===== Records supplied

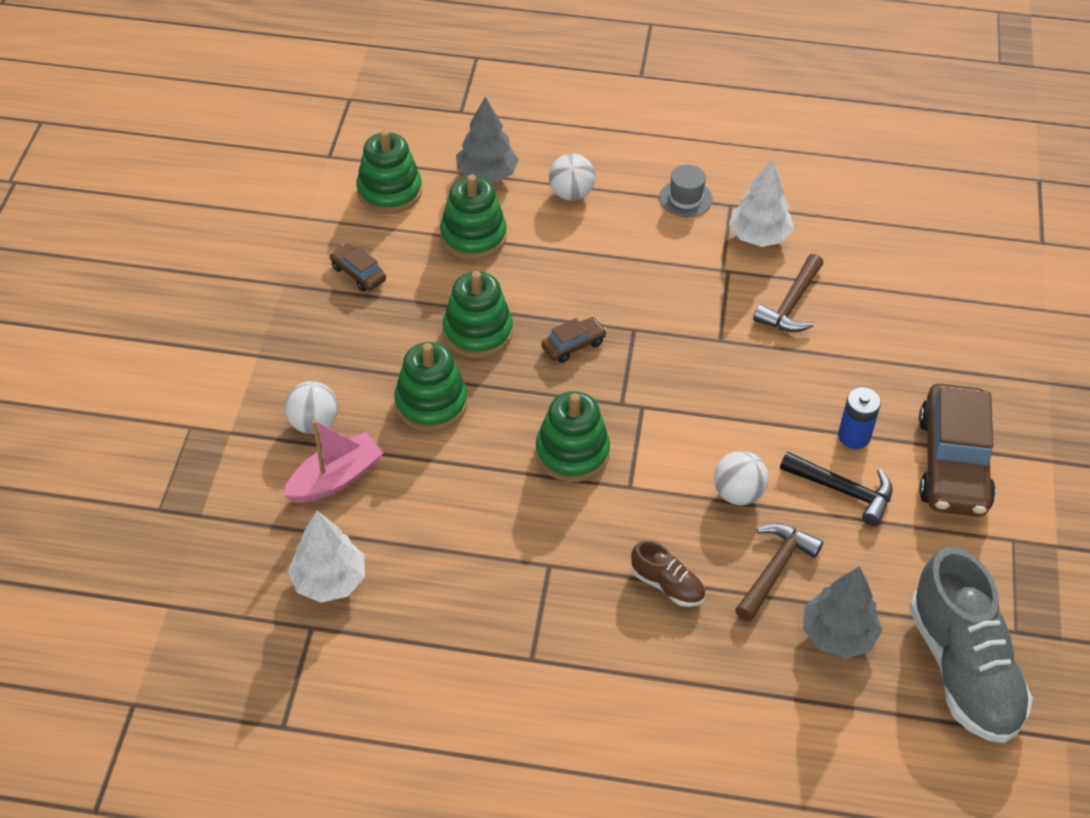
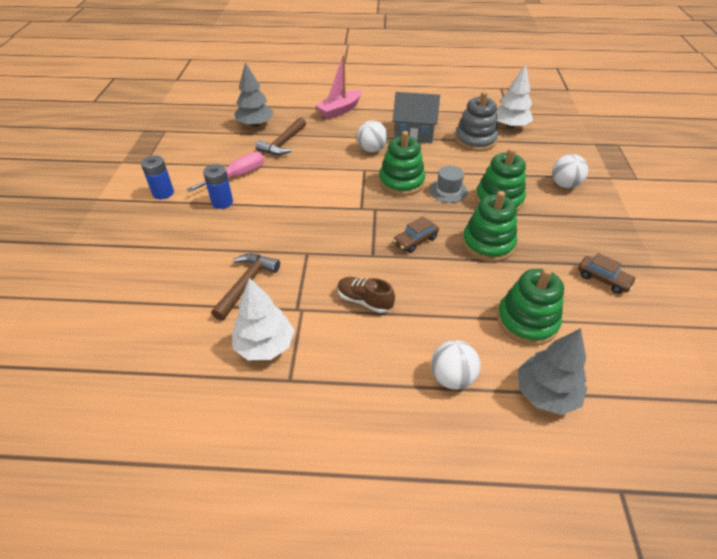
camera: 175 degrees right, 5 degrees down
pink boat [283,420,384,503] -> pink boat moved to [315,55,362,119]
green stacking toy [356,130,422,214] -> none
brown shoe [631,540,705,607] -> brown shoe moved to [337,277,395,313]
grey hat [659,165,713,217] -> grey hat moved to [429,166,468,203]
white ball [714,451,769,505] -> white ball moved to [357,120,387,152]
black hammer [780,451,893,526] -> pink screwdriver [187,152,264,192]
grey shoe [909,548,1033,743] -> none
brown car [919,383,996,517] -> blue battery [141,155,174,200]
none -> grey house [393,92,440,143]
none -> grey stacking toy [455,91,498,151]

==========
===== Records supplied

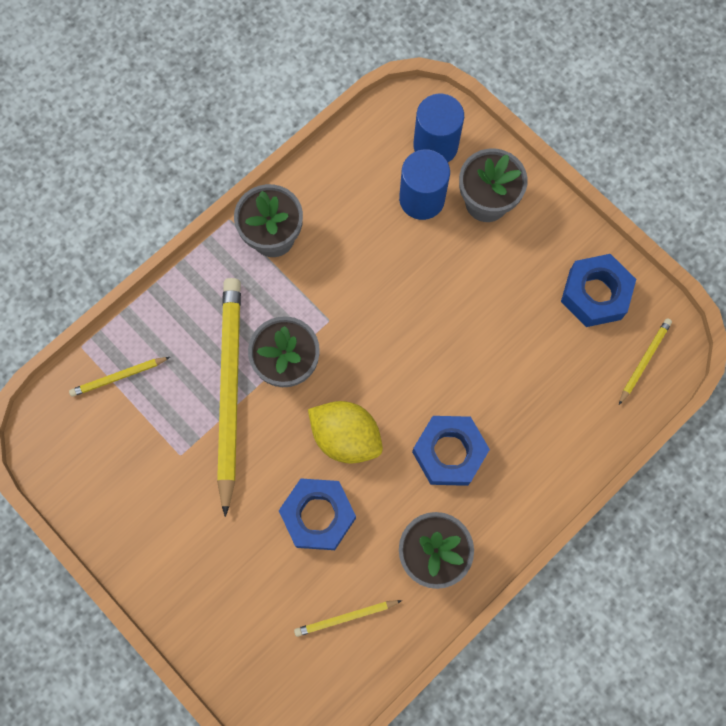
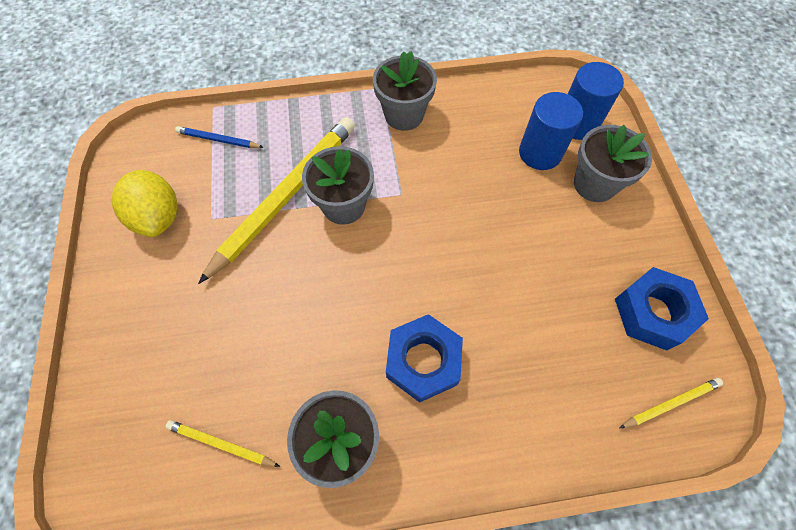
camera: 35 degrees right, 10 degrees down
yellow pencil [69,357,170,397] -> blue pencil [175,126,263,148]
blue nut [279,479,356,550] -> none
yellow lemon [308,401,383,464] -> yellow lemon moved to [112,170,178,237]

==========

* Problem to work on *
Search the lines above for the string "stacking" and copy each line that has it.

* Exercise solution *
green stacking toy [356,130,422,214] -> none
none -> grey stacking toy [455,91,498,151]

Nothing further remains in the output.